- _The request_
Can you gather every line of the listing below that contains the string "numericTimeSignature"? Only matches with the same capitalization count.

- _Stored data_
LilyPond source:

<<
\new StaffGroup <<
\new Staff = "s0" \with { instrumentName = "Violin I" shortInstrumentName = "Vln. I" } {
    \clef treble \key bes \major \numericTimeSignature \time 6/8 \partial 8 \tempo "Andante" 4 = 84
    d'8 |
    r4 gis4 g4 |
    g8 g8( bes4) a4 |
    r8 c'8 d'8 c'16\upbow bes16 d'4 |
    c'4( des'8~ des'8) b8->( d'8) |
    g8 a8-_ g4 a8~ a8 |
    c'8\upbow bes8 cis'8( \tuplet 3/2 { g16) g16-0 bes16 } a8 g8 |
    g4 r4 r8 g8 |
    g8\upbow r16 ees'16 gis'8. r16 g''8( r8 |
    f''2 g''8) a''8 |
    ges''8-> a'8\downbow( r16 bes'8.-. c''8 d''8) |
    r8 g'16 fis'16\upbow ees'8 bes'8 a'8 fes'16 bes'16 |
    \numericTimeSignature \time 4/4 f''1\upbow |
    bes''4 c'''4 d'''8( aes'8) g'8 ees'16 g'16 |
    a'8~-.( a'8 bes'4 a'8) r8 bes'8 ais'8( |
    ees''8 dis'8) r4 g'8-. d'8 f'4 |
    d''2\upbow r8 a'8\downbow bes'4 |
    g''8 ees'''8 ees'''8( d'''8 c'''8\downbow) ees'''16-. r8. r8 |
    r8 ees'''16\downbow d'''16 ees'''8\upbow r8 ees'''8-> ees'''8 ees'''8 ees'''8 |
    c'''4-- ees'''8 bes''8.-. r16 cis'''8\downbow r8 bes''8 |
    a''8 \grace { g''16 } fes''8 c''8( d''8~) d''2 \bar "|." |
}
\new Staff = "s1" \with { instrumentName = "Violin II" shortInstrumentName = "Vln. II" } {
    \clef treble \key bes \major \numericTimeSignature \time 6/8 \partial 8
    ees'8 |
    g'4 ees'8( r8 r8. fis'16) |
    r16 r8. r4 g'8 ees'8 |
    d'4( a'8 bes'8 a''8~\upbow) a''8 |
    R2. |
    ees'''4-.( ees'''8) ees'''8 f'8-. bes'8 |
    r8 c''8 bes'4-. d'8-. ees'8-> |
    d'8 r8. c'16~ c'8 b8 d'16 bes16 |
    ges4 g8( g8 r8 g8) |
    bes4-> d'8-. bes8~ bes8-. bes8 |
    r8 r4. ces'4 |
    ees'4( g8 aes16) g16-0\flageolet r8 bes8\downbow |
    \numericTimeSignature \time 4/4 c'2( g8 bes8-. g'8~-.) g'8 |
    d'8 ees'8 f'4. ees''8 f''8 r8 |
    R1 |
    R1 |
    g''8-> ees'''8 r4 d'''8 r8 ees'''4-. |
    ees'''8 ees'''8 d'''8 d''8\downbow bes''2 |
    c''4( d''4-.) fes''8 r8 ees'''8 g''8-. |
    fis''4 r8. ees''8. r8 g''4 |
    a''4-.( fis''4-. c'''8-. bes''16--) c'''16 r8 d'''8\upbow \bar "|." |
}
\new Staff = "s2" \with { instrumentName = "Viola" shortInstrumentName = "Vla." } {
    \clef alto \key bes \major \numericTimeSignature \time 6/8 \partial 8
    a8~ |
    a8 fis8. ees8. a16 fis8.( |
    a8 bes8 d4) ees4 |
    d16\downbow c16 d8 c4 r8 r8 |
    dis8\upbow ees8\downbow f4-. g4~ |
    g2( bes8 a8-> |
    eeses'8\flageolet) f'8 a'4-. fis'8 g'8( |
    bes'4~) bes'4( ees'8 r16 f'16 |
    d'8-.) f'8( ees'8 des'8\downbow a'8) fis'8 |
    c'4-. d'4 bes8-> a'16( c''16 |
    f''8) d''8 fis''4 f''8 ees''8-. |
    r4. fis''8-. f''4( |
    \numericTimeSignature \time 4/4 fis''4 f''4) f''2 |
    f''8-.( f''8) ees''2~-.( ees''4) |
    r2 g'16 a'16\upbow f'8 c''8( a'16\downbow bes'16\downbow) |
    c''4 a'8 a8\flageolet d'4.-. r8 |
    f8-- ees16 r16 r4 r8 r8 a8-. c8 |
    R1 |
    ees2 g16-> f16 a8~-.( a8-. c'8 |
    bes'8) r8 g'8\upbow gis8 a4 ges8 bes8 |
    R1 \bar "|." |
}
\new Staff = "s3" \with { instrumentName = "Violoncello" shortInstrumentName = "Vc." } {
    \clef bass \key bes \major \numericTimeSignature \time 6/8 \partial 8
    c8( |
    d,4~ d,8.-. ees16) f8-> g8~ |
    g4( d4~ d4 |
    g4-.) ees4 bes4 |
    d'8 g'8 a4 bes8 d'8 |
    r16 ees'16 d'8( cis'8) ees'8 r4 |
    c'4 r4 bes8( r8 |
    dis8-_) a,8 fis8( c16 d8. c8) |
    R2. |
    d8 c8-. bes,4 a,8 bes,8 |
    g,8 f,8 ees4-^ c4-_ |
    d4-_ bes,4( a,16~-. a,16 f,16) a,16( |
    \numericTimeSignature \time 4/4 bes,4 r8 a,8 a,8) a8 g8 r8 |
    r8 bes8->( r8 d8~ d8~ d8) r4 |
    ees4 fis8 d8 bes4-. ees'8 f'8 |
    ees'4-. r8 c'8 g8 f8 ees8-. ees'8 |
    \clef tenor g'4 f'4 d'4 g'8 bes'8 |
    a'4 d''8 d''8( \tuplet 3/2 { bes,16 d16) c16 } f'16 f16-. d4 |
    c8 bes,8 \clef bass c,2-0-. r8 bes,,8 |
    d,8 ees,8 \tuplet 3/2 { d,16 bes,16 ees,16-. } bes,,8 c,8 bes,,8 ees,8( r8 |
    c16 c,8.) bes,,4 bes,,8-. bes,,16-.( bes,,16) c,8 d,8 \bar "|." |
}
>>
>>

- _Problem solution_
    \clef treble \key bes \major \numericTimeSignature \time 6/8 \partial 8 \tempo "Andante" 4 = 84
    \numericTimeSignature \time 4/4 f''1\upbow |
    \clef treble \key bes \major \numericTimeSignature \time 6/8 \partial 8
    \numericTimeSignature \time 4/4 c'2( g8 bes8-. g'8~-.) g'8 |
    \clef alto \key bes \major \numericTimeSignature \time 6/8 \partial 8
    \numericTimeSignature \time 4/4 fis''4 f''4) f''2 |
    \clef bass \key bes \major \numericTimeSignature \time 6/8 \partial 8
    \numericTimeSignature \time 4/4 bes,4 r8 a,8 a,8) a8 g8 r8 |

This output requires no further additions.